• [TASK STATEMENT] Among the lines below, take the one holding "orange lamp: 3 -> 0", the one holding "red strawberry: 0 -> 3", and all lines between them. Set them down exactly.

RECORDS SHOWN Start Marker

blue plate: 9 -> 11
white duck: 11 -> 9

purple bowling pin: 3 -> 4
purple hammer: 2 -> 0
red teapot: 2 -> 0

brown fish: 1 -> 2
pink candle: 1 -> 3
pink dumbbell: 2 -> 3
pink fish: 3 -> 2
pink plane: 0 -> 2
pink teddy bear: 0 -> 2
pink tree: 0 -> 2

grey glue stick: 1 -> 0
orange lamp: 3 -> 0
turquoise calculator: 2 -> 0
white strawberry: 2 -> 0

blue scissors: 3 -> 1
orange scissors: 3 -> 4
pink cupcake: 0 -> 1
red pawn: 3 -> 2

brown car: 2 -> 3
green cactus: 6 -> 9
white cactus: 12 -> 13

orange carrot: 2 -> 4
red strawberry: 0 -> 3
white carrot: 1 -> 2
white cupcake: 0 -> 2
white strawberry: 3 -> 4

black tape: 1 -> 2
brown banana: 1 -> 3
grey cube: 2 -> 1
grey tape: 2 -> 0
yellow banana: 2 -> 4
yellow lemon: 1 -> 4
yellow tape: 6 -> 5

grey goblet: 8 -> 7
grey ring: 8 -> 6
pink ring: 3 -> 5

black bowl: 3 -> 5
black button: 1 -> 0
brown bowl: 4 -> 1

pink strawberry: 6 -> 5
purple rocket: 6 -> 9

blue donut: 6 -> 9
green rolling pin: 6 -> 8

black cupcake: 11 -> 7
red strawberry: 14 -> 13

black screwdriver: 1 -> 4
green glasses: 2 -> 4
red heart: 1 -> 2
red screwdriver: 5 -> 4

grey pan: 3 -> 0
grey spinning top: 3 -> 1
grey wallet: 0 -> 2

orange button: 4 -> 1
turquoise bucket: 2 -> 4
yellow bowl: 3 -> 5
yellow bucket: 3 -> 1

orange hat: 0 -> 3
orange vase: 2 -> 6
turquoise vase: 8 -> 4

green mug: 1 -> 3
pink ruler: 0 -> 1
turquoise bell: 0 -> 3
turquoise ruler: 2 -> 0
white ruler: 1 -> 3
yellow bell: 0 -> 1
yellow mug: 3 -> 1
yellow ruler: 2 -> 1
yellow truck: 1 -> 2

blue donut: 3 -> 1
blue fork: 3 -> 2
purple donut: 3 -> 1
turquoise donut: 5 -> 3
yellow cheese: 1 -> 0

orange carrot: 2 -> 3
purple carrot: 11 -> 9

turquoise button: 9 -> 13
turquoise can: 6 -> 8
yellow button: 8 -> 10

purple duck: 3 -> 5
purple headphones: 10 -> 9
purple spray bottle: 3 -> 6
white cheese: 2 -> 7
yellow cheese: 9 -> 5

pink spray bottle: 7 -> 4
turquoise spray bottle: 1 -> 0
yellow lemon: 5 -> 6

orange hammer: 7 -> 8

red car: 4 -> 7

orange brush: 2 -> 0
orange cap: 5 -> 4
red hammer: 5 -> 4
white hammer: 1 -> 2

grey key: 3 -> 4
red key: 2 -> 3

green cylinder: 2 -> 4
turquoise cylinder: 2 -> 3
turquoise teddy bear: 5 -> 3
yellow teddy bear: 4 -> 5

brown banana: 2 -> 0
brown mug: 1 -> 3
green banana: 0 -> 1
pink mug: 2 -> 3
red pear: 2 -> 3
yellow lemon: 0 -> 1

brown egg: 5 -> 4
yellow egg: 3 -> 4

RECORDS SHOWN End Marker

• [YOUR SOLUTION]
orange lamp: 3 -> 0
turquoise calculator: 2 -> 0
white strawberry: 2 -> 0

blue scissors: 3 -> 1
orange scissors: 3 -> 4
pink cupcake: 0 -> 1
red pawn: 3 -> 2

brown car: 2 -> 3
green cactus: 6 -> 9
white cactus: 12 -> 13

orange carrot: 2 -> 4
red strawberry: 0 -> 3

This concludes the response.